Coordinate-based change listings

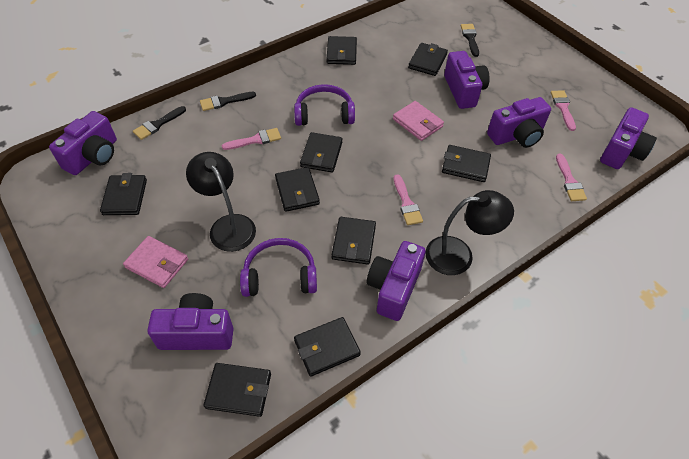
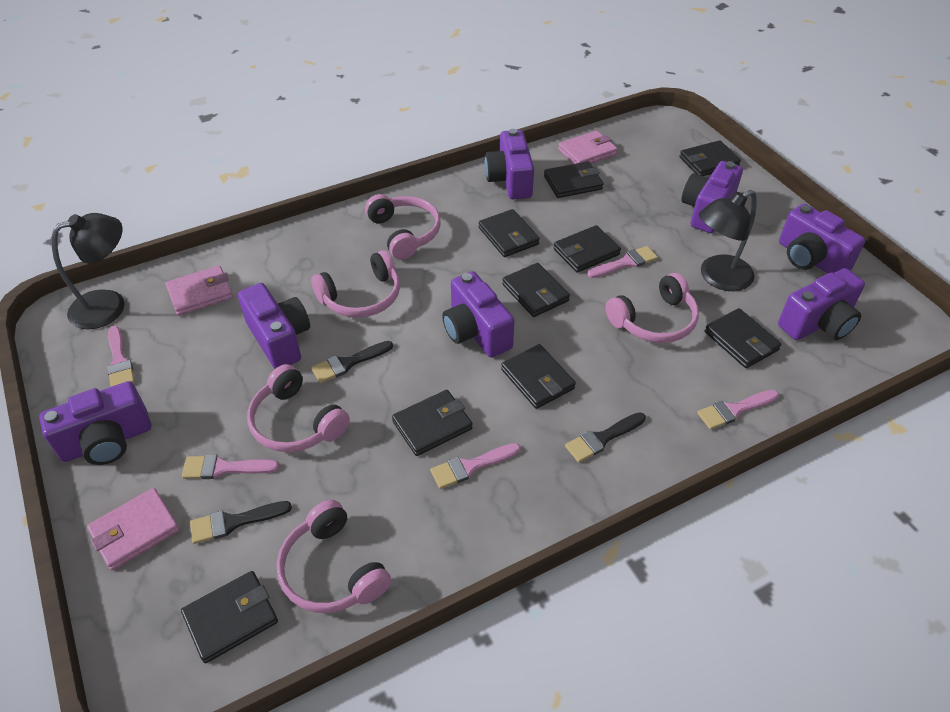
pink brush: 4 -> 5
pink headphones: 0 -> 5
pink wallet: 2 -> 3
purple camera: 6 -> 7
purple headphones: 2 -> 0

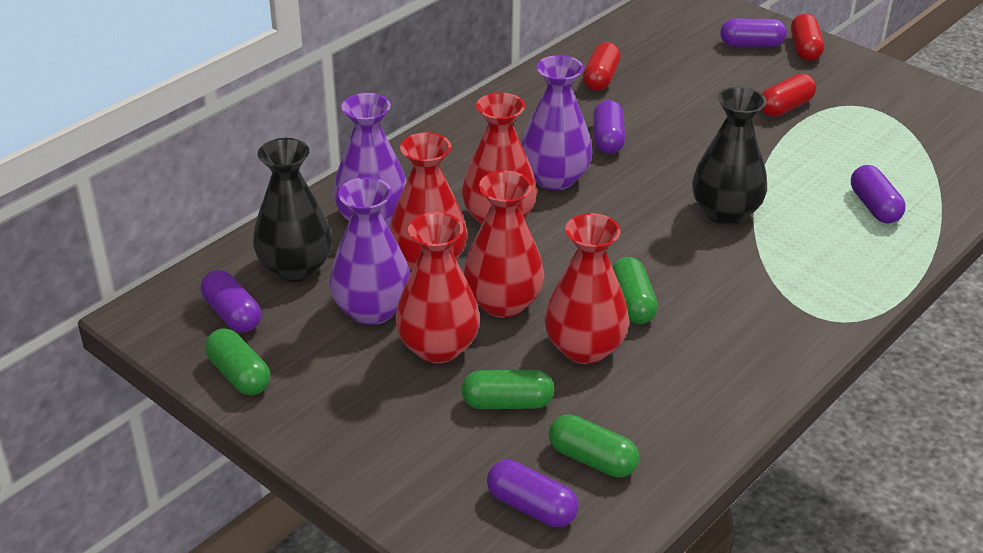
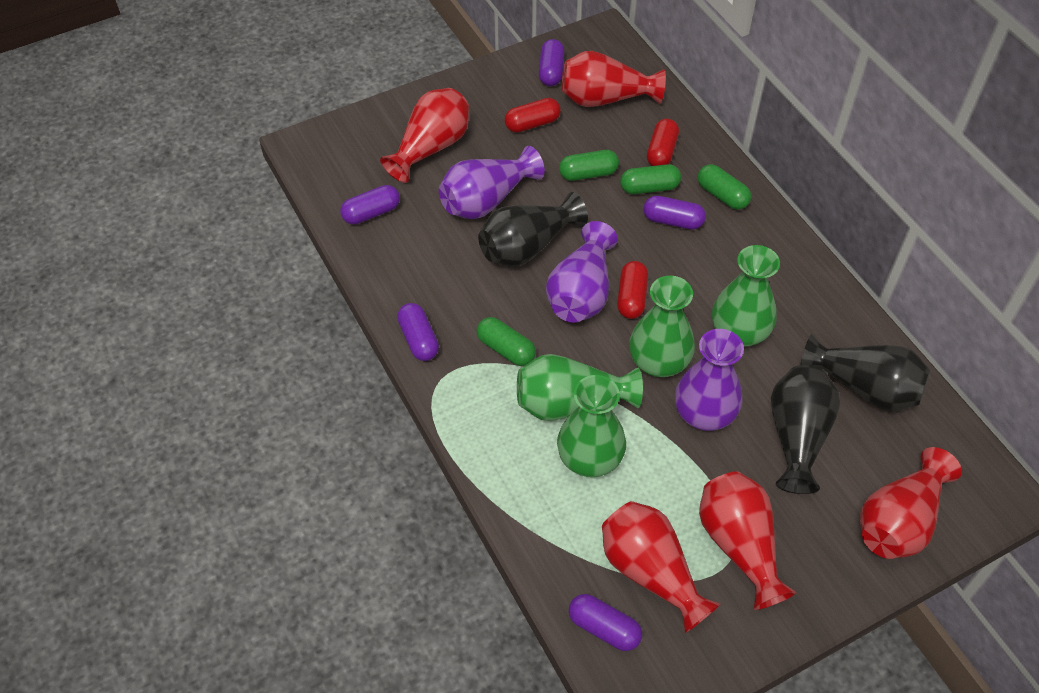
black vase: 2 -> 3
green vase: 0 -> 4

TASK TO CARRY OUT
Using the data above, show each line where "pink" occurs.

ANSWER TO THE EXERCISE
pink brush: 4 -> 5
pink headphones: 0 -> 5
pink wallet: 2 -> 3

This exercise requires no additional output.